TRY IT
Copy out, from the entries below, each line that holds the string "round".

-- SUPPLIED RECORDS follows --

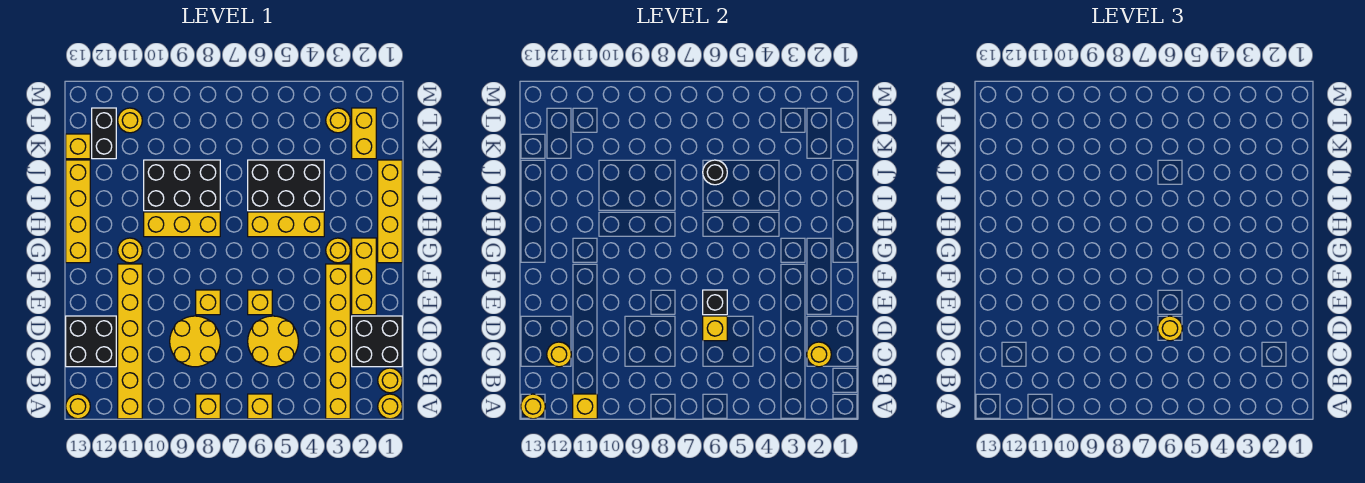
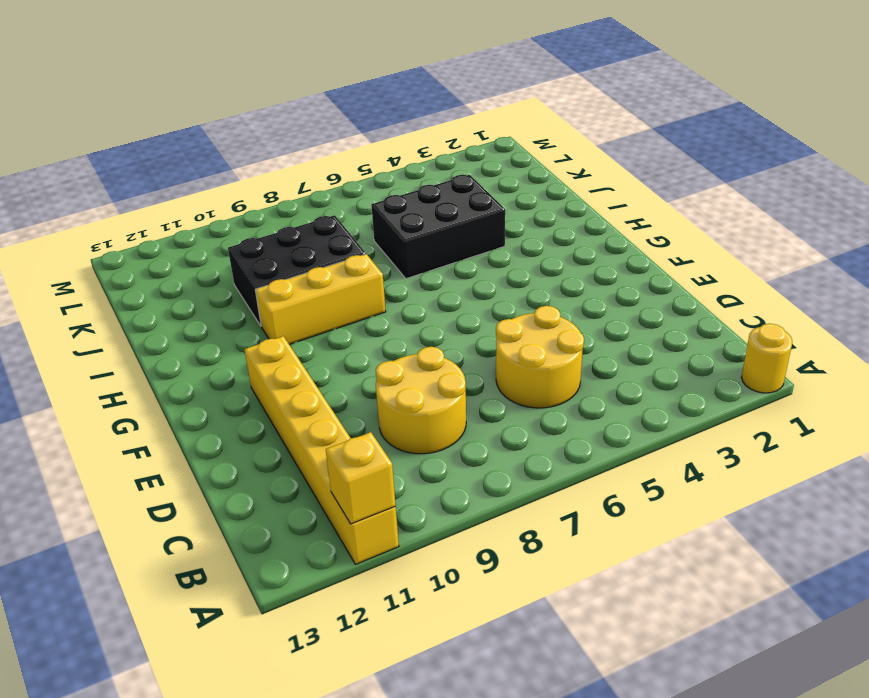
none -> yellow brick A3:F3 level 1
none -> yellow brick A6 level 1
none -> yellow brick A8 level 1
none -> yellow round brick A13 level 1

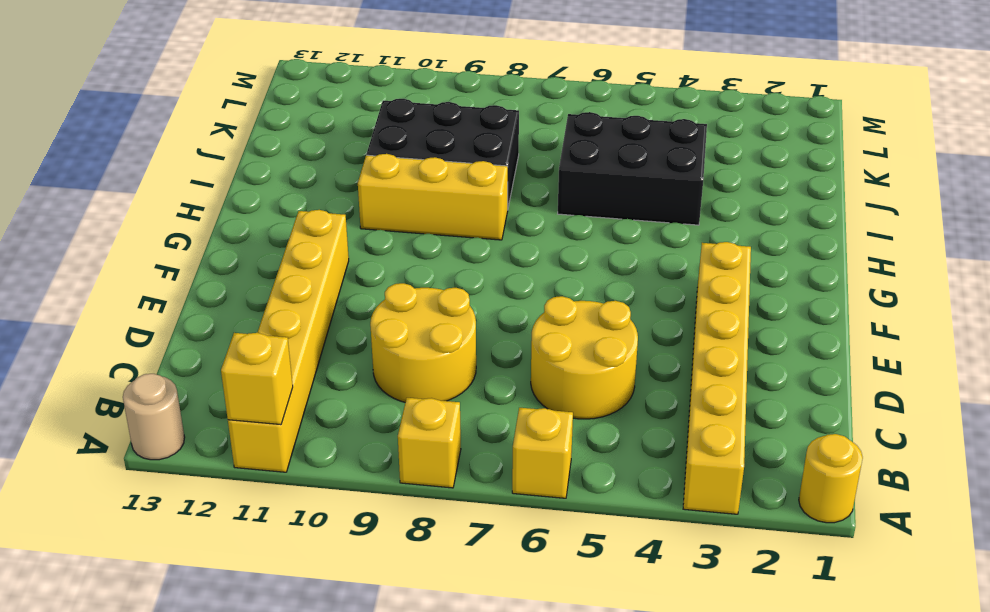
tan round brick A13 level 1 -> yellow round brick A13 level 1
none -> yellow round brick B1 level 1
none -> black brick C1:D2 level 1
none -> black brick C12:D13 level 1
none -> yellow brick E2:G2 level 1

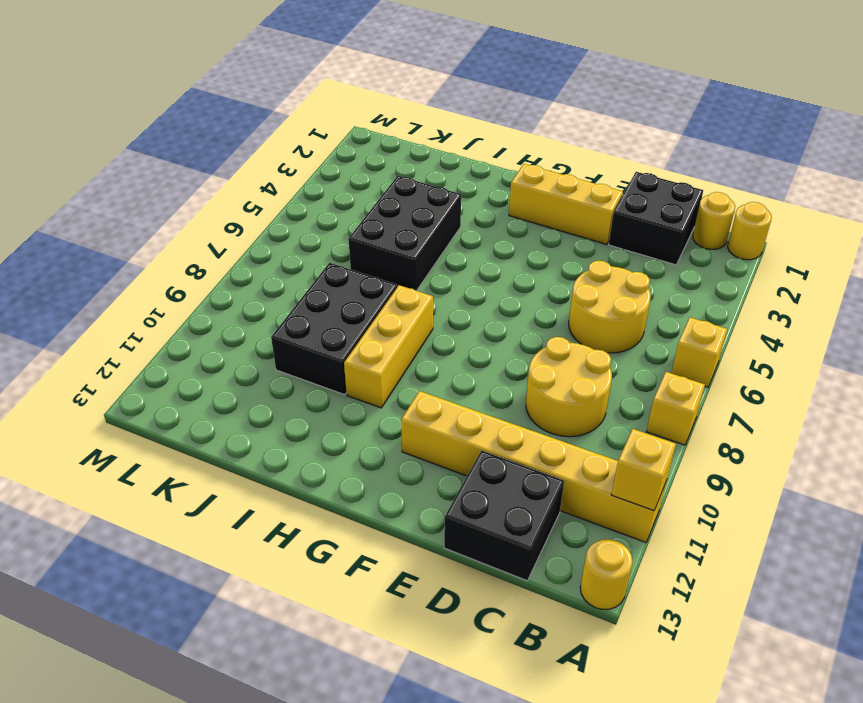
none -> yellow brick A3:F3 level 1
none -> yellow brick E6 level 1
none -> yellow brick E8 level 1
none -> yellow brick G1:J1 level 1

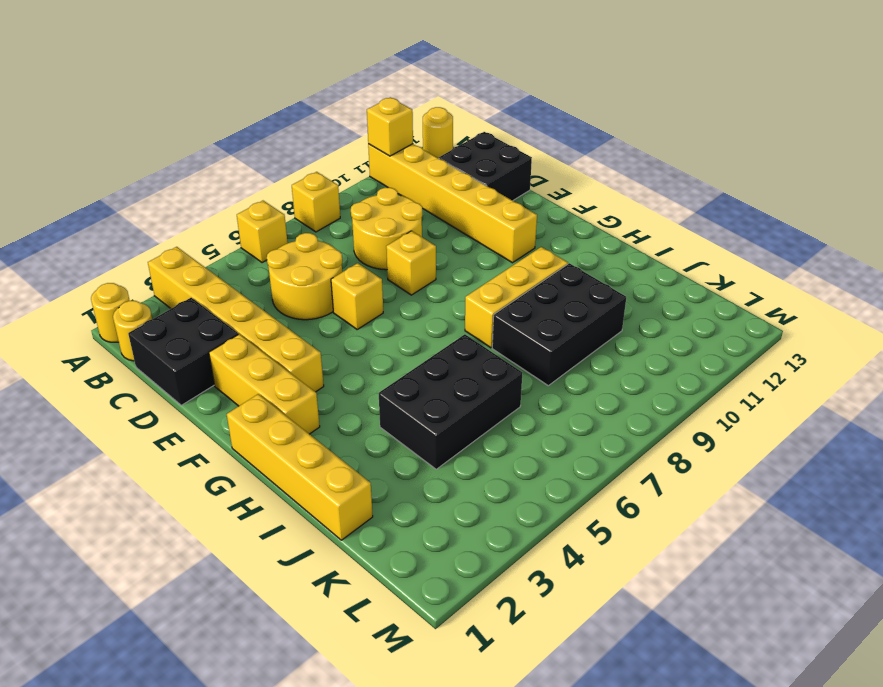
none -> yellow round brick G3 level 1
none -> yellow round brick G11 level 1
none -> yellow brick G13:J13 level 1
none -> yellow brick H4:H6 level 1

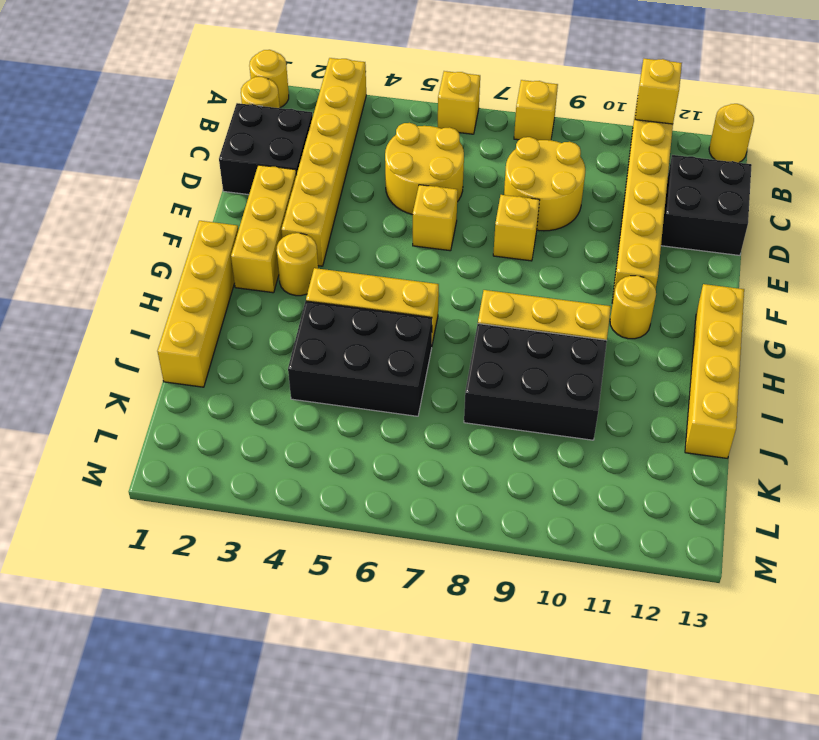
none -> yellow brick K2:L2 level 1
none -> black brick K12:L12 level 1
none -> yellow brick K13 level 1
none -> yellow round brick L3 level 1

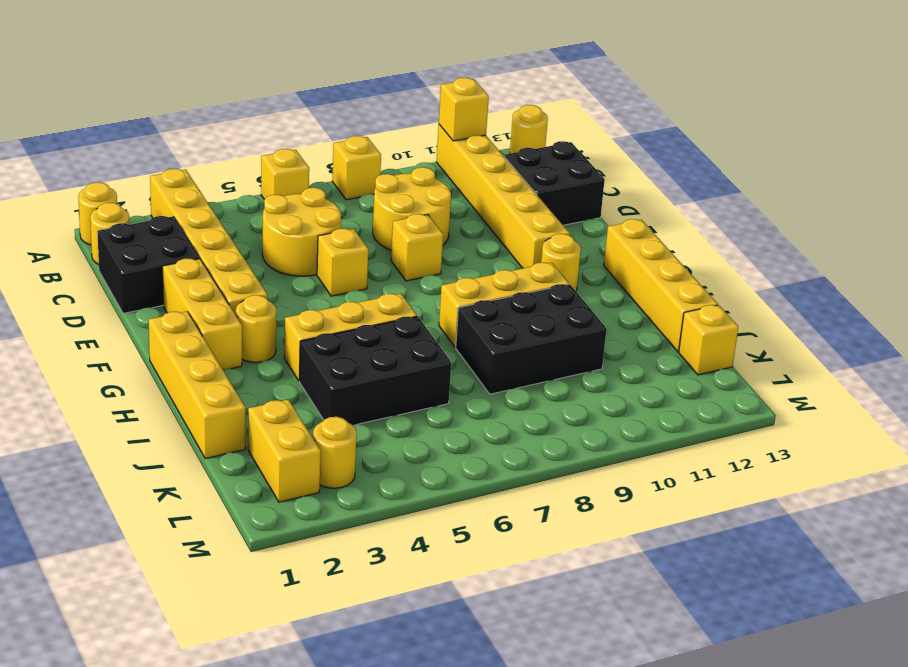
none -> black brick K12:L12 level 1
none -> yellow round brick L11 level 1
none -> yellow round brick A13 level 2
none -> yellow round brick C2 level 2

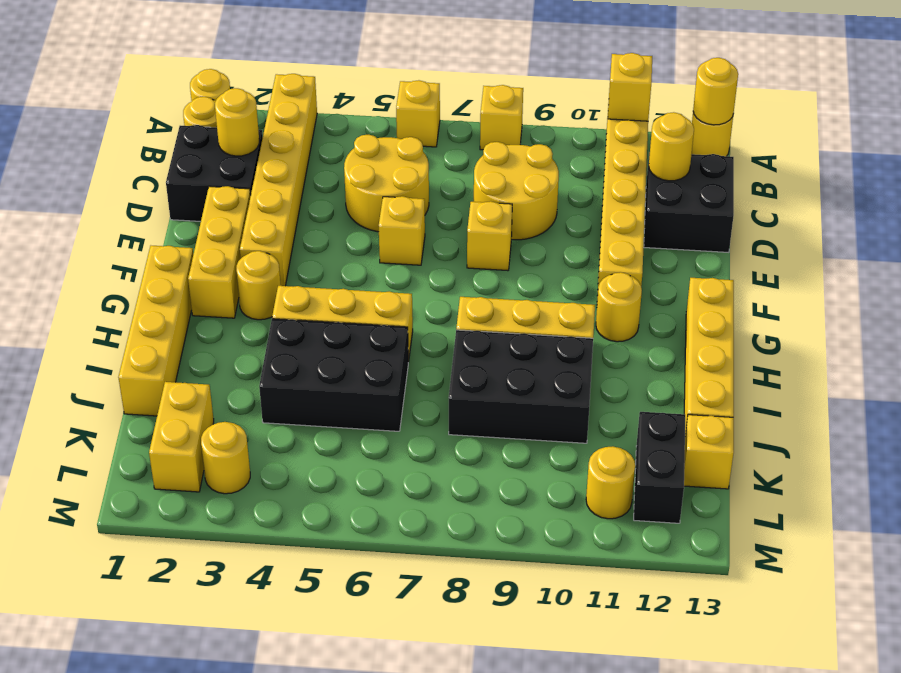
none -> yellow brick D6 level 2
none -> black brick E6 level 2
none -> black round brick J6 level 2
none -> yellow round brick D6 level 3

-- SUPPLIED RECORDS concluded --

ANSWER SPACE
none -> yellow round brick A13 level 1
tan round brick A13 level 1 -> yellow round brick A13 level 1
none -> yellow round brick B1 level 1
none -> yellow round brick G3 level 1
none -> yellow round brick G11 level 1
none -> yellow round brick L3 level 1
none -> yellow round brick L11 level 1
none -> yellow round brick A13 level 2
none -> yellow round brick C2 level 2
none -> black round brick J6 level 2
none -> yellow round brick D6 level 3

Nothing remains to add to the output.